**Task objective:** Recast the stretch of the data below, from the line containing "bordering [638, 162]" through the end of the data, as a Markdown table with the columns Row and Line. Number each line in the Row column, and leave out any blank lines.

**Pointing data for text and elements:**
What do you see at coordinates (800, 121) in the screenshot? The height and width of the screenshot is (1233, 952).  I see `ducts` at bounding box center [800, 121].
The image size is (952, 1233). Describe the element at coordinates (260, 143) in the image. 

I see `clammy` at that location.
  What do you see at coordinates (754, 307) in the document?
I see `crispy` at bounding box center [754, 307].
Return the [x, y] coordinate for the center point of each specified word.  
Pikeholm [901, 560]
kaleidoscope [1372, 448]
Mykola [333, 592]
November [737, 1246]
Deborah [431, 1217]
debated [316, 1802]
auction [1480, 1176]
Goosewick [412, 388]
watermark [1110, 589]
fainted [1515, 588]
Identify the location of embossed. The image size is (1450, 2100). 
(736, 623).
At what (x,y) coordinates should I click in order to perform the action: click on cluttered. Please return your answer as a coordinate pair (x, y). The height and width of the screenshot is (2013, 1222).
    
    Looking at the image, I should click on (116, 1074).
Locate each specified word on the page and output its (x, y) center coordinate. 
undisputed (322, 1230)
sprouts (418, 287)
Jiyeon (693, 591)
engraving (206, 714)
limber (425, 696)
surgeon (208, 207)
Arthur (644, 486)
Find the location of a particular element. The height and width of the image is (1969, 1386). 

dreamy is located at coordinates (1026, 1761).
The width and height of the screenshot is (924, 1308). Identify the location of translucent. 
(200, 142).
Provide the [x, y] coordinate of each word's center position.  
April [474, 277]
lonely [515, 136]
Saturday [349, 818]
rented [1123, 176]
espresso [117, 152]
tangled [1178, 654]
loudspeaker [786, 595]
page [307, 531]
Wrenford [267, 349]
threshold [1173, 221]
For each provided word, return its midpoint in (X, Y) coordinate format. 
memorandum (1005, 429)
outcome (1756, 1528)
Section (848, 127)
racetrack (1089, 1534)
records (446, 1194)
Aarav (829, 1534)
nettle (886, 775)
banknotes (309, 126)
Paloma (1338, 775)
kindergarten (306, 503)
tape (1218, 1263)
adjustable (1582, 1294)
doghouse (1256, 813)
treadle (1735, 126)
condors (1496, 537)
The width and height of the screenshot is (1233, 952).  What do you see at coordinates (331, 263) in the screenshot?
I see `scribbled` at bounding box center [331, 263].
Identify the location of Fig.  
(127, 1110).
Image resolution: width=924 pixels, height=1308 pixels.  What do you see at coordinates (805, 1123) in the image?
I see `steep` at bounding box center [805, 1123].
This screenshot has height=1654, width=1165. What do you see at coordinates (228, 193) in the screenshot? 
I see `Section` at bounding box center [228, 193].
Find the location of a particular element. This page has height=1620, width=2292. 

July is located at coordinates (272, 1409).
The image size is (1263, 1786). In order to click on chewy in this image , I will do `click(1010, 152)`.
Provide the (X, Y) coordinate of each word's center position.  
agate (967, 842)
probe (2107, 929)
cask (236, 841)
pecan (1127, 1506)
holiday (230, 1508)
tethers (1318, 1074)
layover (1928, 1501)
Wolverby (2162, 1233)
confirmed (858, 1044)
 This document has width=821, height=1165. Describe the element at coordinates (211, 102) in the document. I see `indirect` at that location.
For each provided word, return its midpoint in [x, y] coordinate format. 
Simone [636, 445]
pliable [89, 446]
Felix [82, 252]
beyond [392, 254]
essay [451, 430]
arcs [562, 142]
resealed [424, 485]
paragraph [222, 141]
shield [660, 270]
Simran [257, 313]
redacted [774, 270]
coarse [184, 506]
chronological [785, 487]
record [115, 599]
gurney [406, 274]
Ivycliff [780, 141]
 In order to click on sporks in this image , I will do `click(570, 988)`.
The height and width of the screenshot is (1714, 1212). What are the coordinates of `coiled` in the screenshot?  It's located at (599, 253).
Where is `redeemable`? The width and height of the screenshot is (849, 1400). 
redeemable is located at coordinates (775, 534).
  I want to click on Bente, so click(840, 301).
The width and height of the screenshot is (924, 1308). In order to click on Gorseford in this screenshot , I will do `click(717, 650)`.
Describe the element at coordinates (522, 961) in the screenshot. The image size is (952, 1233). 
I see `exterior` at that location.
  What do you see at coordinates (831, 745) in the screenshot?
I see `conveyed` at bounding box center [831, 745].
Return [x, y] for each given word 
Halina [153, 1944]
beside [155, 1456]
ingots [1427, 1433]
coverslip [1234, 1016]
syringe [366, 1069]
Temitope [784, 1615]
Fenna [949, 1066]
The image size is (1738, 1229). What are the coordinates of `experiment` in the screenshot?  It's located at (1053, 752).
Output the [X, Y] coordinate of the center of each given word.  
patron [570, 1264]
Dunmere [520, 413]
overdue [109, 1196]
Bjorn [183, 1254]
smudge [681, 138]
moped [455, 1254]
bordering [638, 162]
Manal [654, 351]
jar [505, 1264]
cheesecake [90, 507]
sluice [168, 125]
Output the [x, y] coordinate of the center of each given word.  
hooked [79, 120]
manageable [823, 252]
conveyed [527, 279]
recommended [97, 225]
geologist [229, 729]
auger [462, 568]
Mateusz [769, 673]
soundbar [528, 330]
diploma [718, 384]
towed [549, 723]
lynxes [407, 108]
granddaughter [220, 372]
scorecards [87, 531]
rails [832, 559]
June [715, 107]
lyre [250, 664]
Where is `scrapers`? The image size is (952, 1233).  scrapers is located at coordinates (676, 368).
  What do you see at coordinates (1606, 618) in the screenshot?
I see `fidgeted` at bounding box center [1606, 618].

**Correct answer:**
| Row | Line |
|---|---|
| 1 | bordering [638, 162] |
| 2 | Manal [654, 351] |
| 3 | jar [505, 1264] |
| 4 | cheesecake [90, 507] |
| 5 | sluice [168, 125] |
| 6 | Output the [x, y] coordinate of the center of each given word.   |
| 7 | hooked [79, 120] |
| 8 | manageable [823, 252] |
| 9 | conveyed [527, 279] |
| 10 | recommended [97, 225] |
| 11 | geologist [229, 729] |
| 12 | auger [462, 568] |
| 13 | Mateusz [769, 673] |
| 14 | soundbar [528, 330] |
| 15 | diploma [718, 384] |
| 16 | towed [549, 723] |
| 17 | lynxes [407, 108] |
| 18 | granddaughter [220, 372] |
| 19 | scorecards [87, 531] |
| 20 | rails [832, 559] |
| 21 | June [715, 107] |
| 22 | lyre [250, 664] |
| 23 | Where is `scrapers`? The image size is (952, 1233).  scrapers is located at coordinates (676, 368). |
| 24 |   What do you see at coordinates (1606, 618) in the screenshot? |
| 25 | I see `fidgeted` at bounding box center [1606, 618]. |